▶ _Problem_: Print out every line of the material exactly. Include no pictures.

▶ _Listed records_:
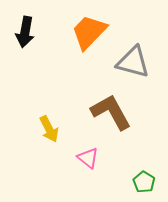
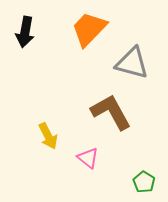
orange trapezoid: moved 3 px up
gray triangle: moved 1 px left, 1 px down
yellow arrow: moved 1 px left, 7 px down
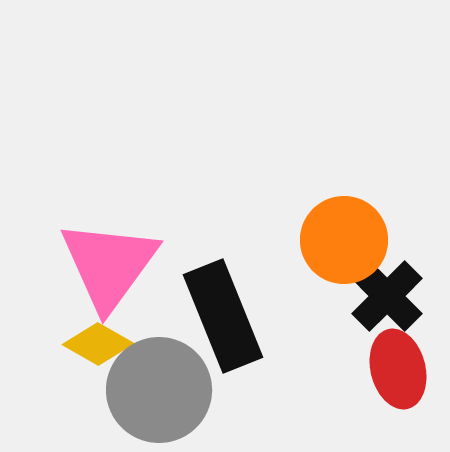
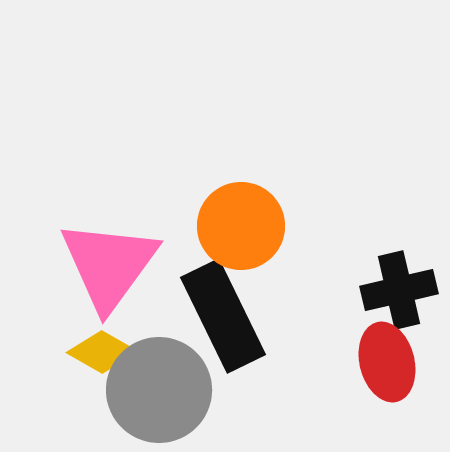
orange circle: moved 103 px left, 14 px up
black cross: moved 12 px right, 6 px up; rotated 32 degrees clockwise
black rectangle: rotated 4 degrees counterclockwise
yellow diamond: moved 4 px right, 8 px down
red ellipse: moved 11 px left, 7 px up
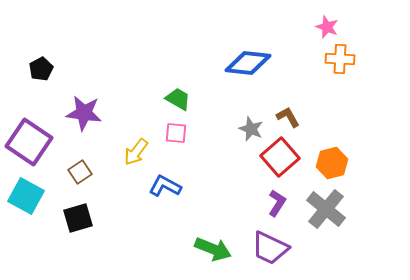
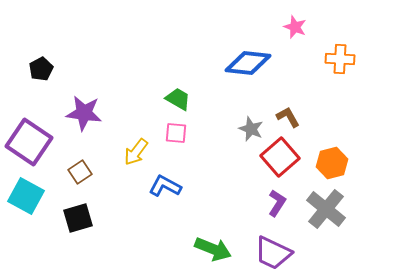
pink star: moved 32 px left
purple trapezoid: moved 3 px right, 5 px down
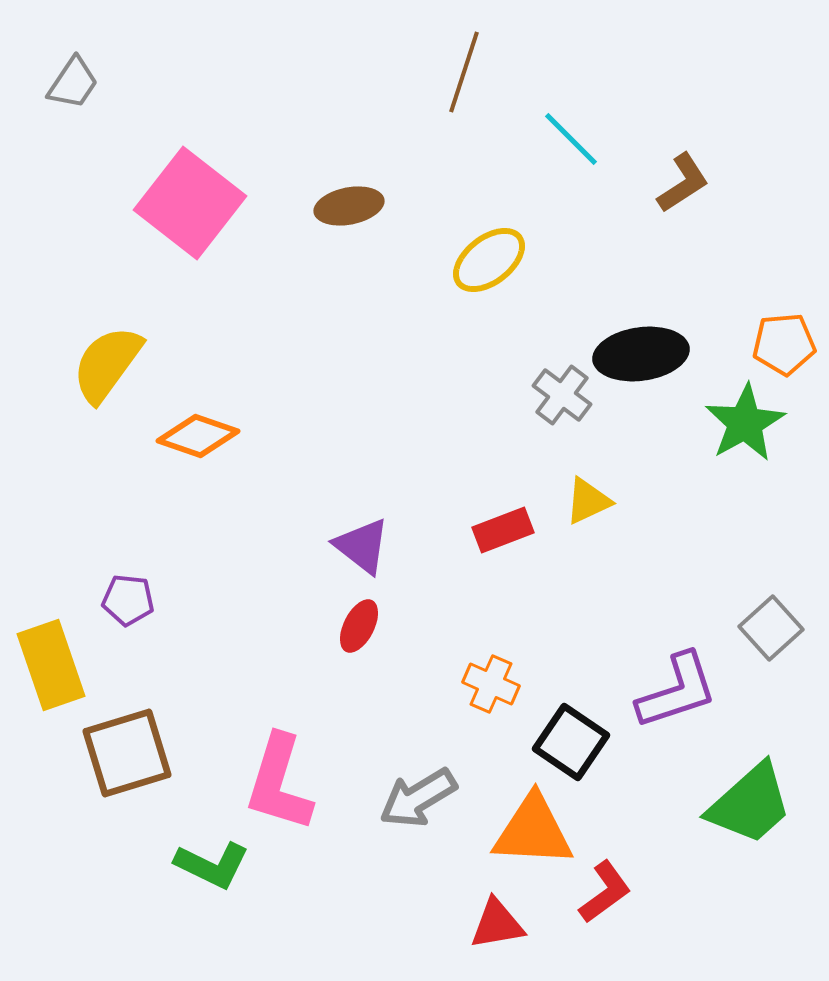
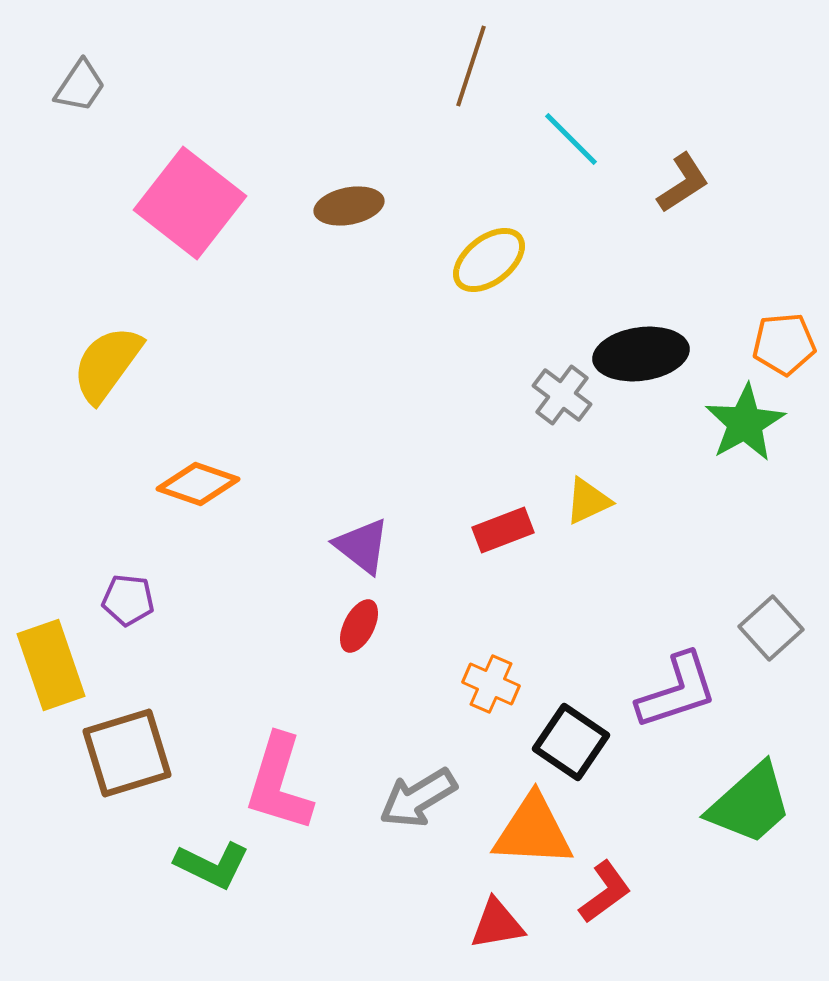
brown line: moved 7 px right, 6 px up
gray trapezoid: moved 7 px right, 3 px down
orange diamond: moved 48 px down
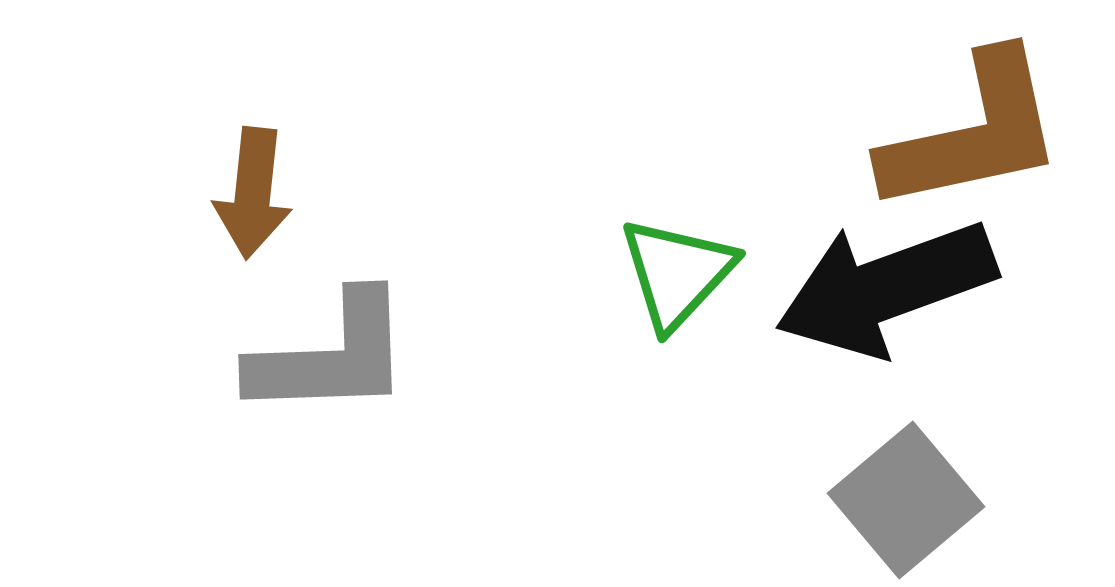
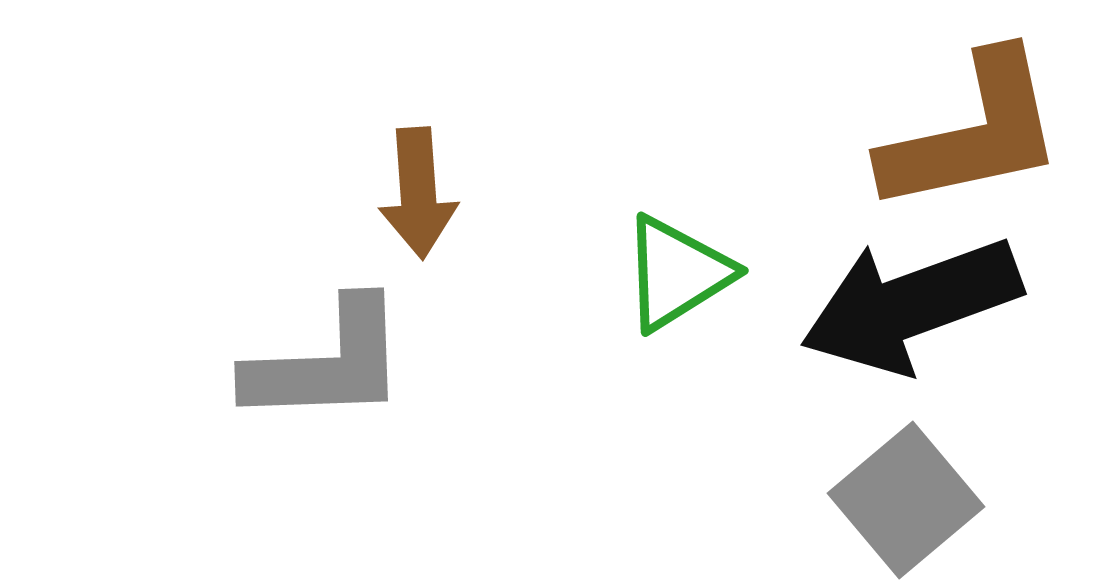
brown arrow: moved 165 px right; rotated 10 degrees counterclockwise
green triangle: rotated 15 degrees clockwise
black arrow: moved 25 px right, 17 px down
gray L-shape: moved 4 px left, 7 px down
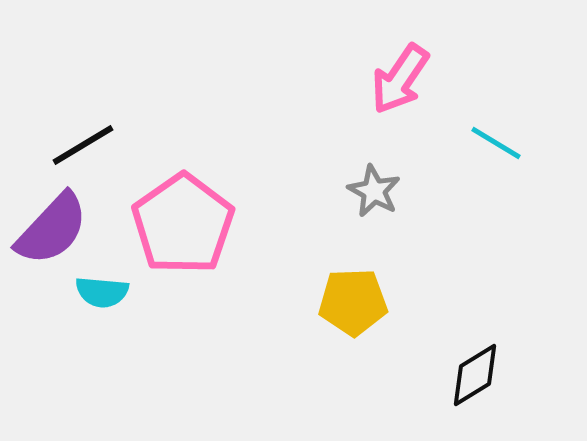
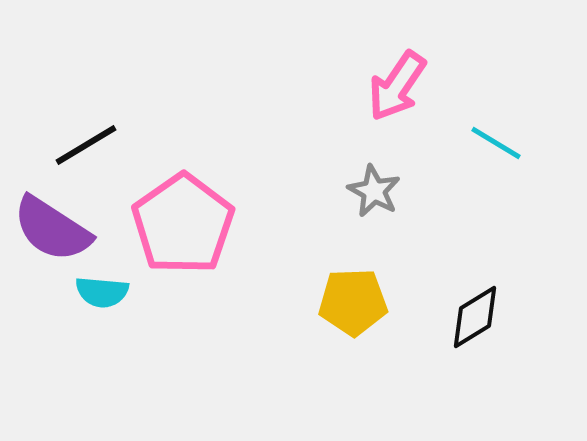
pink arrow: moved 3 px left, 7 px down
black line: moved 3 px right
purple semicircle: rotated 80 degrees clockwise
black diamond: moved 58 px up
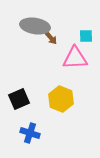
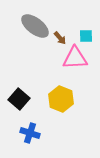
gray ellipse: rotated 28 degrees clockwise
brown arrow: moved 9 px right
black square: rotated 25 degrees counterclockwise
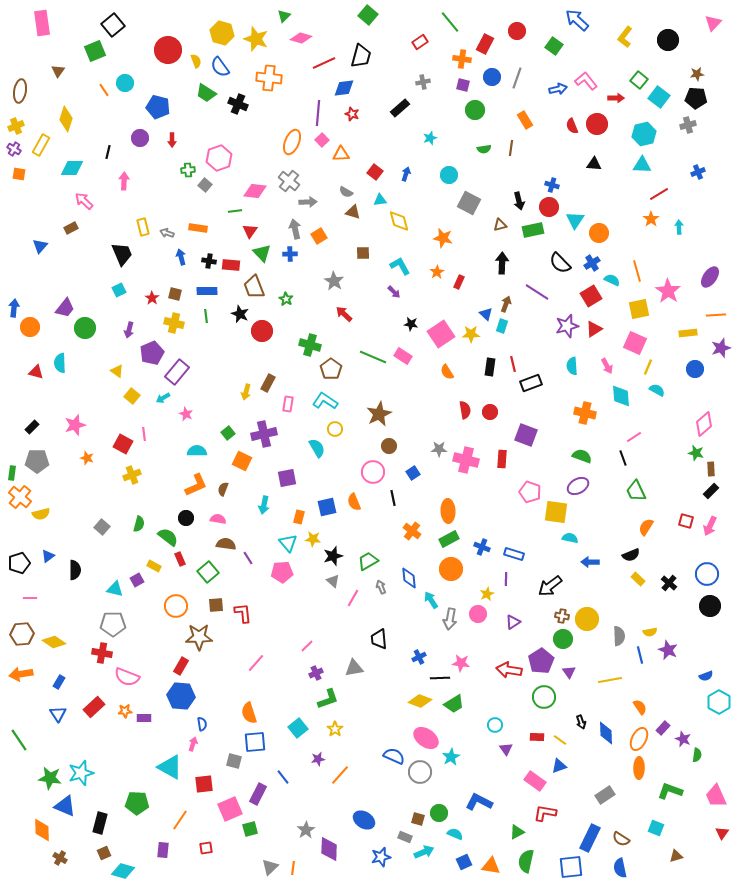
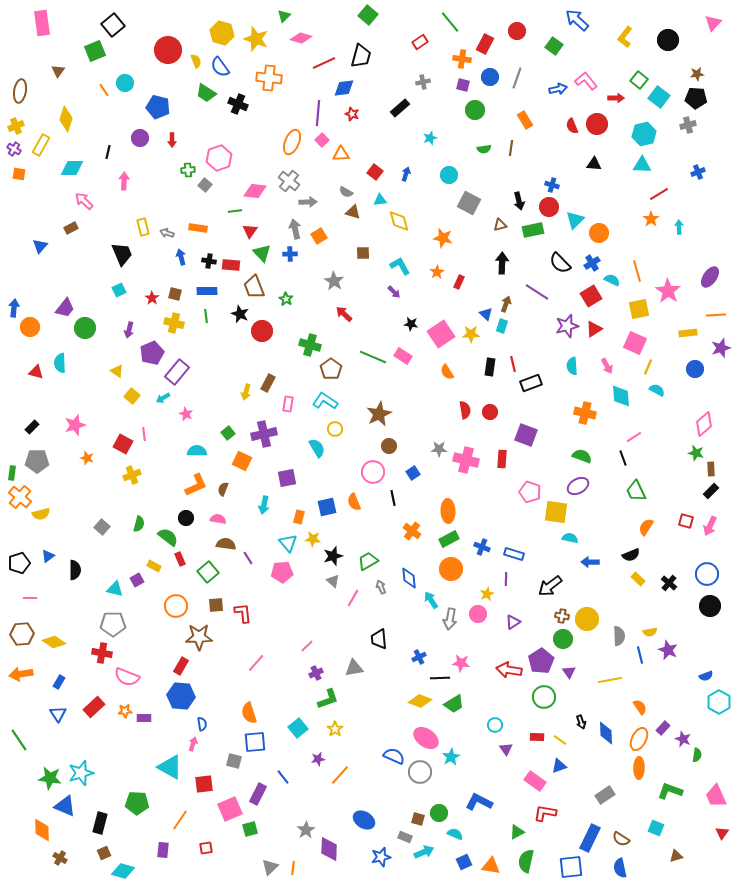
blue circle at (492, 77): moved 2 px left
cyan triangle at (575, 220): rotated 12 degrees clockwise
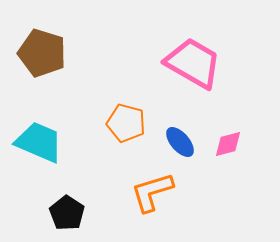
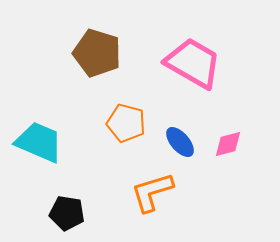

▶ _Exercise solution_:
orange trapezoid: moved 3 px up
gray triangle: moved 1 px left, 1 px down
yellow arrow: moved 1 px left, 7 px down
orange circle: moved 103 px left, 14 px up
black cross: moved 12 px right, 6 px up; rotated 32 degrees clockwise
black rectangle: rotated 4 degrees counterclockwise
yellow diamond: moved 4 px right, 8 px down
red ellipse: moved 11 px left, 7 px up
pink star: moved 32 px left
purple trapezoid: moved 3 px right, 5 px down
brown line: moved 7 px right, 6 px up
gray trapezoid: moved 7 px right, 3 px down
orange diamond: moved 48 px down
brown arrow: moved 165 px right; rotated 10 degrees counterclockwise
green triangle: rotated 15 degrees clockwise
black arrow: moved 25 px right, 17 px down
gray L-shape: moved 4 px left, 7 px down
pink arrow: moved 3 px left, 7 px down
black line: moved 3 px right
purple semicircle: rotated 80 degrees clockwise
black diamond: moved 58 px up
gray ellipse: rotated 28 degrees clockwise
brown arrow: moved 9 px right
black square: rotated 25 degrees counterclockwise
blue circle at (492, 77): moved 2 px left
cyan triangle at (575, 220): rotated 12 degrees clockwise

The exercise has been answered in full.